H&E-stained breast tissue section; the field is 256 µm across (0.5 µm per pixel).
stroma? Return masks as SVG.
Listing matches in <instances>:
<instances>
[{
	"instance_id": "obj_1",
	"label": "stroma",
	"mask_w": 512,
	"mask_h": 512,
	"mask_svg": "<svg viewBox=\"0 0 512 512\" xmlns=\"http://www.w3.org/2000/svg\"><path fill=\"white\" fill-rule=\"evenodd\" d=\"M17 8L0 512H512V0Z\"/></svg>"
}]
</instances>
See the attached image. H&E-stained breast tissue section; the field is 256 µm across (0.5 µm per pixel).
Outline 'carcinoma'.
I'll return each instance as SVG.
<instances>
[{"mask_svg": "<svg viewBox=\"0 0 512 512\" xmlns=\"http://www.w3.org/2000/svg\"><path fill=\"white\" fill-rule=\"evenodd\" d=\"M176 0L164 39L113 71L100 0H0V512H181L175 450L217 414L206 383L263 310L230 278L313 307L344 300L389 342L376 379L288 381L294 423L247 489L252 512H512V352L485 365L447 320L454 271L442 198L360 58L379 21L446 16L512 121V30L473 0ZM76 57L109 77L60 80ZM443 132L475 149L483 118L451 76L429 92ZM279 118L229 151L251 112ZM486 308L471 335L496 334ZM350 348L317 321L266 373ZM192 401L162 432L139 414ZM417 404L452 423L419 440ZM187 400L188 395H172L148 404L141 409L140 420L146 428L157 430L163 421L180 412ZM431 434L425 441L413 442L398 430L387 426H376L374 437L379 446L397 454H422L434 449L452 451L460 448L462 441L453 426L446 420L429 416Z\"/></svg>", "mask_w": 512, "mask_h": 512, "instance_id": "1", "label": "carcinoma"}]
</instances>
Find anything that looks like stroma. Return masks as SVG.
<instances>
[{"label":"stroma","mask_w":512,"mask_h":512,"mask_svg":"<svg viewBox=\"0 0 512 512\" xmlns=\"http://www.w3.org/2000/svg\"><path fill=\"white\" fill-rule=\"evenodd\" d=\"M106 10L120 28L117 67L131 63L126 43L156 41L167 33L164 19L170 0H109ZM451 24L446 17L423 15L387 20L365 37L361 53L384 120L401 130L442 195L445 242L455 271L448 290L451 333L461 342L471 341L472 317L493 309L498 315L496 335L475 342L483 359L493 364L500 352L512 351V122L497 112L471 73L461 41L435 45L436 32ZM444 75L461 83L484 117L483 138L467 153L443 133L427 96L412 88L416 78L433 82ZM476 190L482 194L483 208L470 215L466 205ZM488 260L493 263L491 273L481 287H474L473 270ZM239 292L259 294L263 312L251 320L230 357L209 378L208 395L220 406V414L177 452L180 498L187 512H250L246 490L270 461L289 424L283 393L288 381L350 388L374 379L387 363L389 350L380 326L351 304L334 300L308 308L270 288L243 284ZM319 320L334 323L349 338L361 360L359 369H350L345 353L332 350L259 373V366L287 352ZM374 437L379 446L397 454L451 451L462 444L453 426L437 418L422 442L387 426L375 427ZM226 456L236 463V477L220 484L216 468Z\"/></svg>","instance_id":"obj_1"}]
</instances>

Exercise objective:
Return each line in the records that holds the string "viewBox".

Correct response:
	"mask_svg": "<svg viewBox=\"0 0 512 512\" xmlns=\"http://www.w3.org/2000/svg\"><path fill=\"white\" fill-rule=\"evenodd\" d=\"M17 8L0 512H512V0Z\"/></svg>"
[{"mask_svg": "<svg viewBox=\"0 0 512 512\" xmlns=\"http://www.w3.org/2000/svg\"><path fill=\"white\" fill-rule=\"evenodd\" d=\"M176 0L164 39L113 71L100 0H0V512H181L175 450L217 414L206 383L263 310L230 278L313 307L344 300L389 342L376 379L288 381L294 423L247 489L252 512H512V352L485 365L447 320L454 271L442 198L360 58L379 21L446 16L512 121V30L473 0ZM76 57L109 77L60 80ZM443 132L475 149L483 118L451 76L429 92ZM279 118L229 151L251 112ZM486 308L471 335L496 334ZM350 348L317 321L266 373ZM192 401L162 432L139 414ZM417 404L452 423L419 440ZM187 400L188 395H172L148 404L141 409L140 420L146 428L157 430L163 421L180 412ZM431 434L425 441L413 442L398 430L387 426H376L374 437L379 446L397 454H422L434 449L452 451L460 448L462 441L453 426L446 420L429 416Z\"/></svg>", "mask_w": 512, "mask_h": 512, "instance_id": "1", "label": "carcinoma"}]
[{"label":"stroma","mask_w":512,"mask_h":512,"mask_svg":"<svg viewBox=\"0 0 512 512\" xmlns=\"http://www.w3.org/2000/svg\"><path fill=\"white\" fill-rule=\"evenodd\" d=\"M106 10L120 28L117 67L131 63L126 43L156 41L167 33L164 19L170 0H109ZM451 24L446 17L423 15L387 20L365 37L361 53L384 120L401 130L442 195L445 242L455 271L448 290L451 333L461 342L471 341L472 317L493 309L498 315L496 335L475 342L483 359L493 364L500 352L512 351V122L497 112L471 73L461 41L435 45L436 32ZM444 75L461 83L484 117L483 138L467 153L443 133L427 96L412 88L416 78L433 82ZM476 190L482 194L483 208L470 215L466 205ZM488 260L493 263L491 273L481 287H474L473 270ZM239 292L259 294L263 312L251 320L230 357L209 378L208 395L220 406V414L177 452L180 498L187 512H250L246 490L270 461L289 424L283 393L288 381L350 388L374 379L387 363L389 350L380 326L351 304L334 300L308 308L270 288L243 284ZM319 320L334 323L349 338L361 360L359 369H350L345 353L332 350L259 373V366L287 352ZM374 437L379 446L397 454L451 451L462 444L453 426L437 418L422 442L387 426L375 427ZM226 456L236 463V477L220 484L216 468Z\"/></svg>","instance_id":"obj_1"}]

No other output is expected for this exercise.